| PROBLEM |
Print the line containing "(870, 390) = (860, 207): pink" and each line after it to the end of the material below. Print nothing else.

| DATA FOR REVIEW |
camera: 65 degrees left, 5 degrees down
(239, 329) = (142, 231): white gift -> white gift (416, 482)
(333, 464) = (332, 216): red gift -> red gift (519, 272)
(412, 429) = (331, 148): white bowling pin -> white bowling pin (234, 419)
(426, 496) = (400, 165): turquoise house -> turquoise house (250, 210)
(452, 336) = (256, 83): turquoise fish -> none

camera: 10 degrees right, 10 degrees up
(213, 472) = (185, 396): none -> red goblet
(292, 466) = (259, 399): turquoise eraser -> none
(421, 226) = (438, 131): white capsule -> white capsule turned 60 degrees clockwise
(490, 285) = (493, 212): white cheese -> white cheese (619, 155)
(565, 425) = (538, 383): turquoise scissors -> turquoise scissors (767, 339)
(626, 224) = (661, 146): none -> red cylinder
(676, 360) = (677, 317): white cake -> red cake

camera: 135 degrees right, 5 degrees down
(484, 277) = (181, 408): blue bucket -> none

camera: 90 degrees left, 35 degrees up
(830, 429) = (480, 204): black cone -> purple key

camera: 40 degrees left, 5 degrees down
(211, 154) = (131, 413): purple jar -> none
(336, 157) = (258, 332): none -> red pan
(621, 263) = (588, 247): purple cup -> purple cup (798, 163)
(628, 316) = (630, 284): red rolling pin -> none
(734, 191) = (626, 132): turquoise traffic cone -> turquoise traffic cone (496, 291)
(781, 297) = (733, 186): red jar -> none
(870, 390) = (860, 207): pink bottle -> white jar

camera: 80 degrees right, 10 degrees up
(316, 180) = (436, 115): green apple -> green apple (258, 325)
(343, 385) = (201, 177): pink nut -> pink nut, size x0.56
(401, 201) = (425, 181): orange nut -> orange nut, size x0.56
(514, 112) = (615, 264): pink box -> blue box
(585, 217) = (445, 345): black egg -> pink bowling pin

| RESULT BELOW |
(870, 390) = (860, 207): pink bottle -> white jar

camera: 80 degrees right, 10 degrees up
(316, 180) = (436, 115): green apple -> green apple (258, 325)
(343, 385) = (201, 177): pink nut -> pink nut, size x0.56
(401, 201) = (425, 181): orange nut -> orange nut, size x0.56
(514, 112) = (615, 264): pink box -> blue box
(585, 217) = (445, 345): black egg -> pink bowling pin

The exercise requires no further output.